> _What is expected_
Set down every line from the one with "IC6 pin A: ISO_E -> OPTO" to the end of the entries, both ends included, exactly as it reads and without pictures.

Edit tracking data
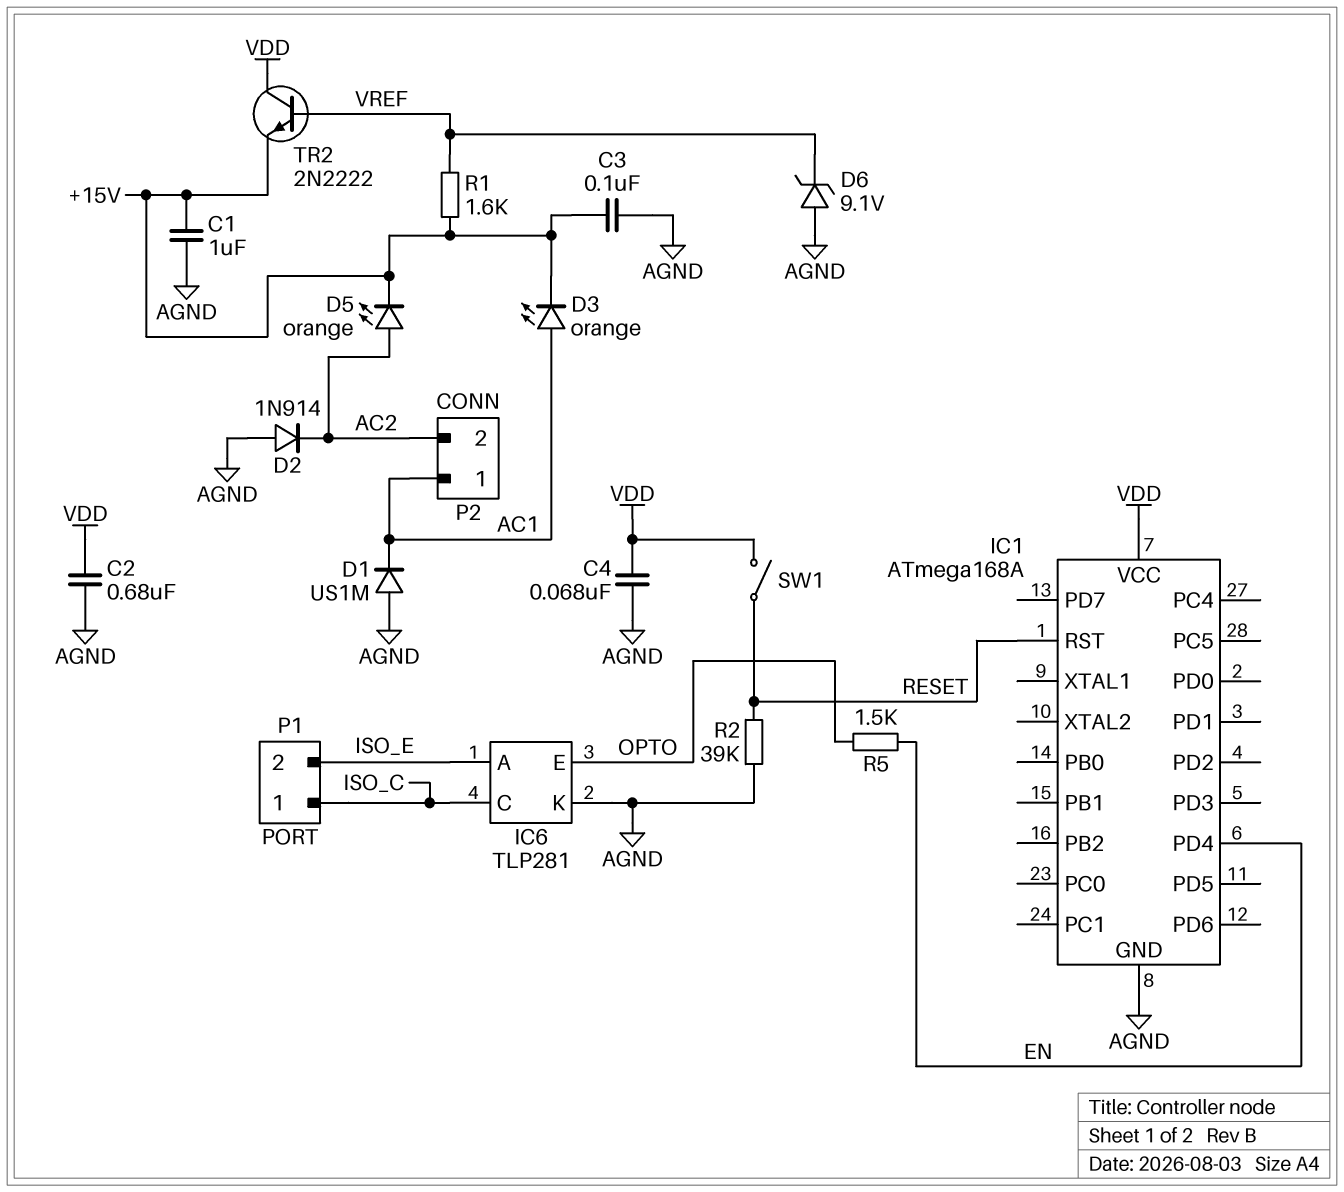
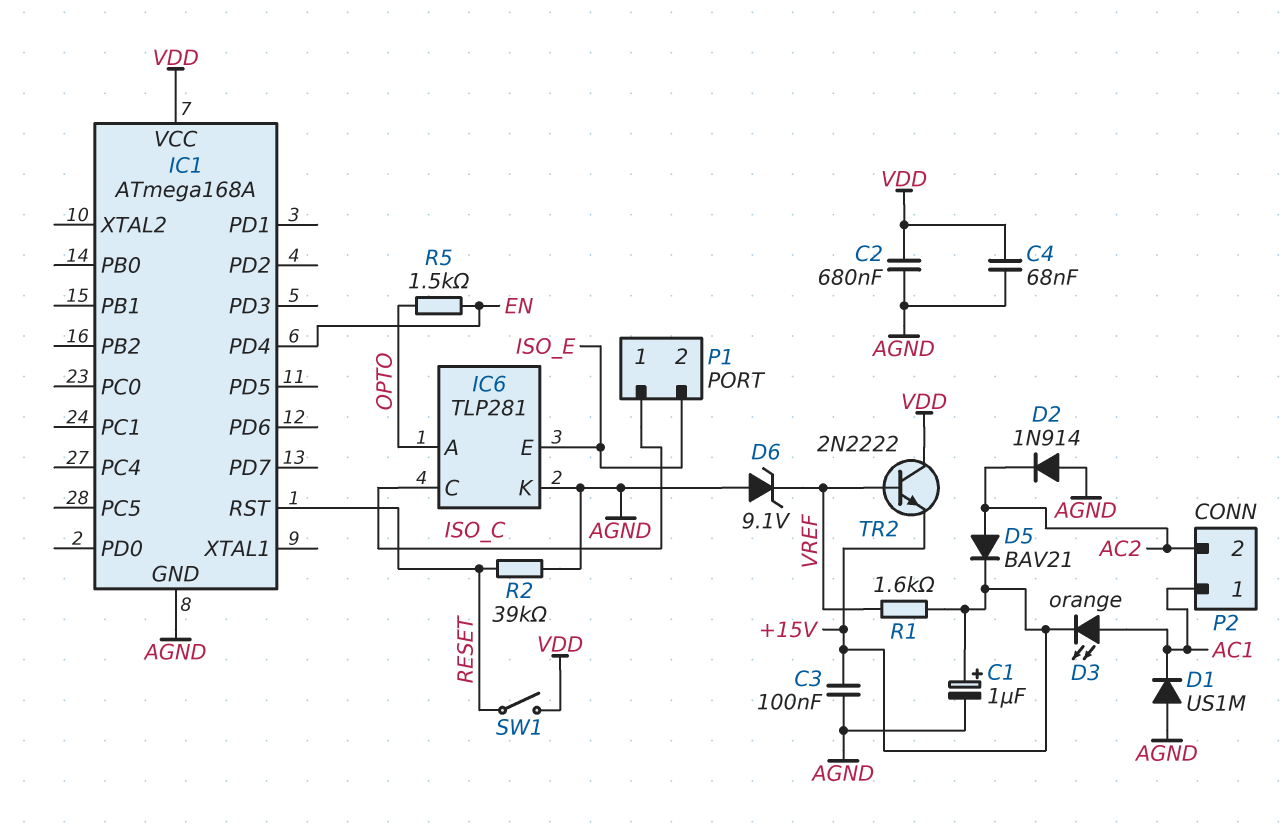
C1: 1uF (+15V, AGND) -> 1uF (plus +15V, minus AGND)
D5: LED orange (A AC2, K +15V) -> diode BAV21 (A AC2, K +15V)
IC6 pin A: ISO_E -> OPTO
IC6 pin E: OPTO -> ISO_E

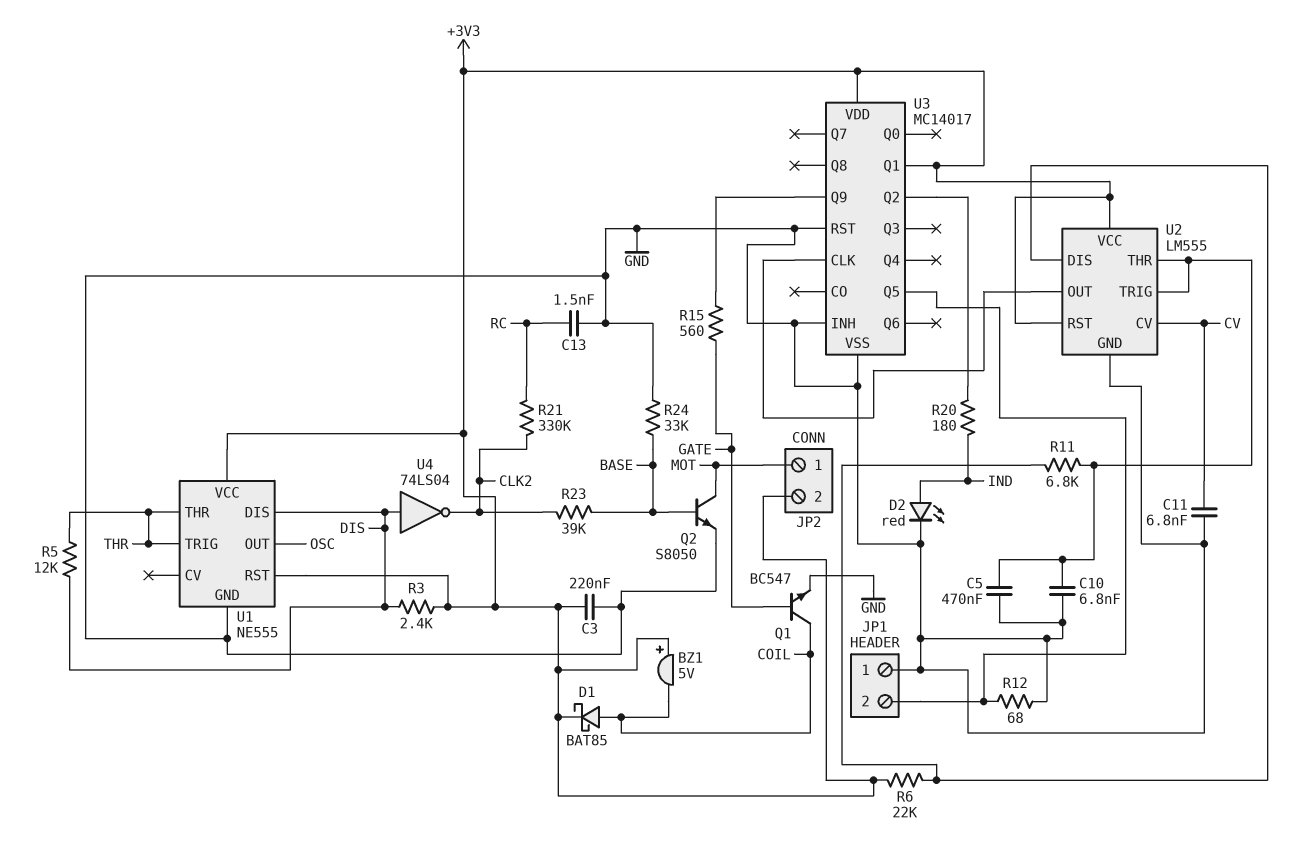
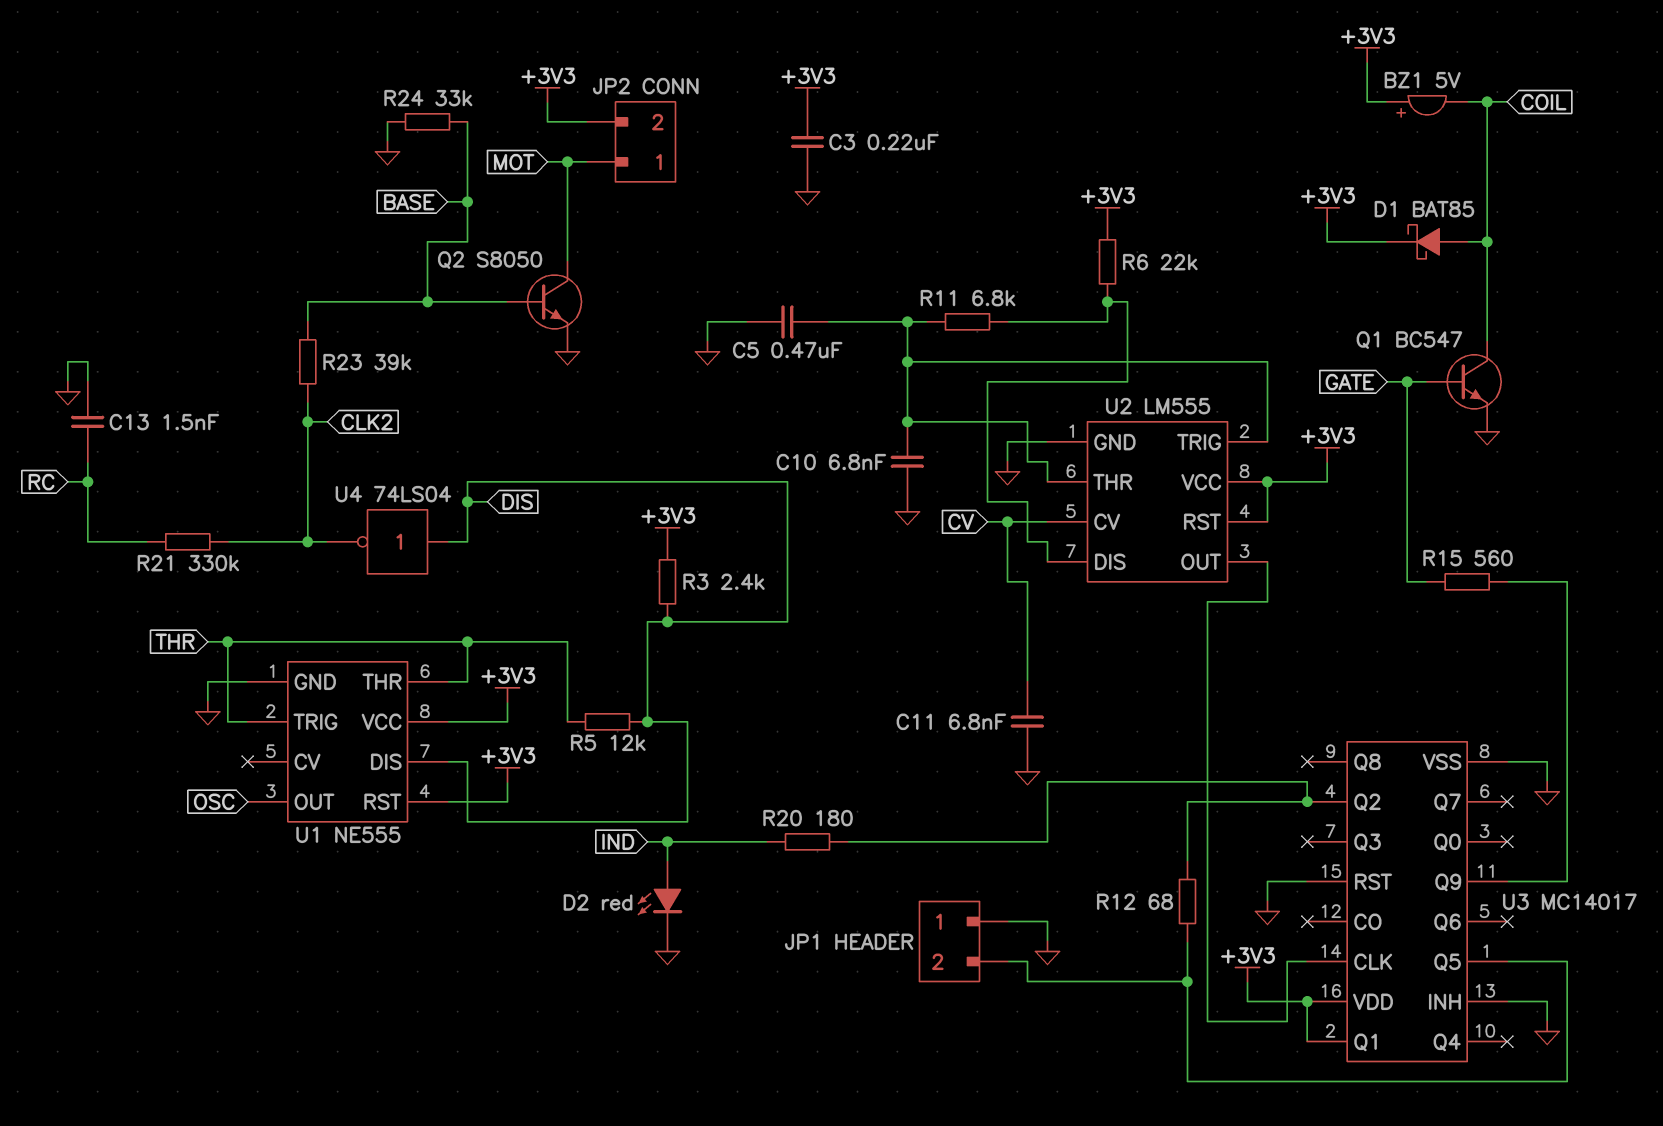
R12: 68 (GND, JP1/2) -> 68 (JP1/2, U3/Q2)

> _Solution below_
IC6 pin A: ISO_E -> OPTO
IC6 pin E: OPTO -> ISO_E

R12: 68 (GND, JP1/2) -> 68 (JP1/2, U3/Q2)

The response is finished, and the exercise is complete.